# [WHAT IS NEEDED]
Once you reach the line containing "(308, 441) = (231, 480): blue", reproduce it and every later line exactly, through the end of the data.

# [DATA SEGMENT]

=-=-=-=-=

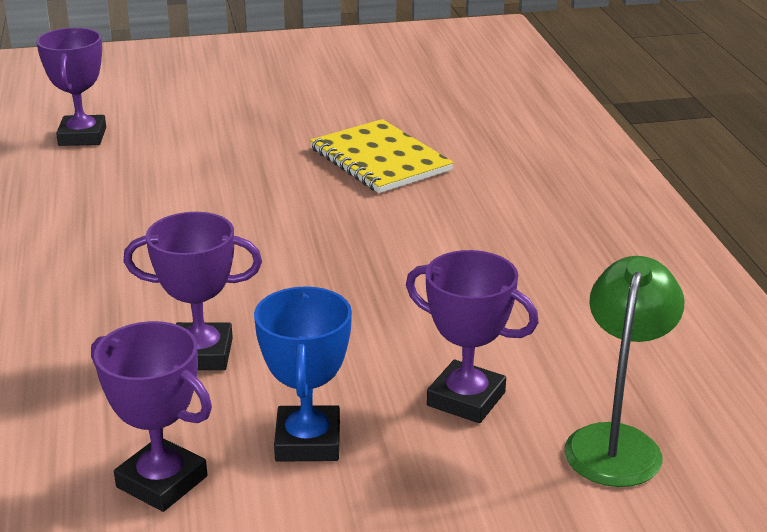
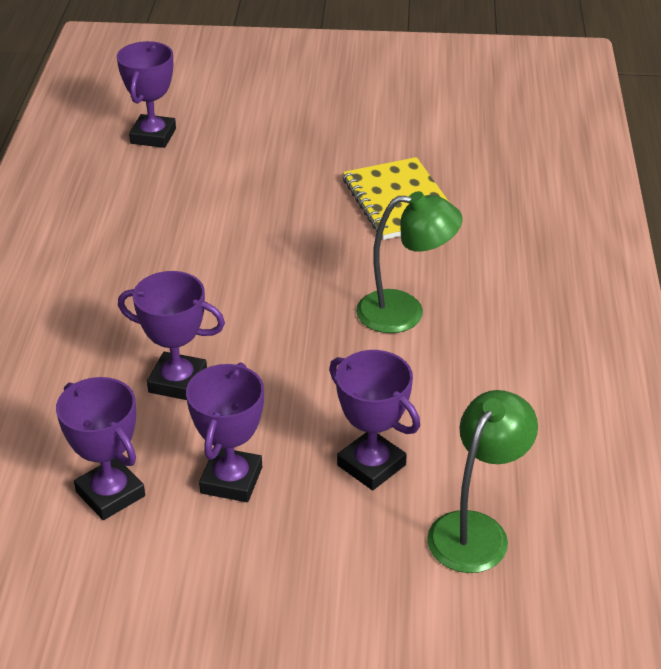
camera: 15 degrees right, 10 degrees up
(308, 441) = (231, 480): blue trophy -> purple trophy
(433, 252) = (405, 312): none -> green lamp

=-=-=-=-=

# [RESPONSE]
(308, 441) = (231, 480): blue trophy -> purple trophy
(433, 252) = (405, 312): none -> green lamp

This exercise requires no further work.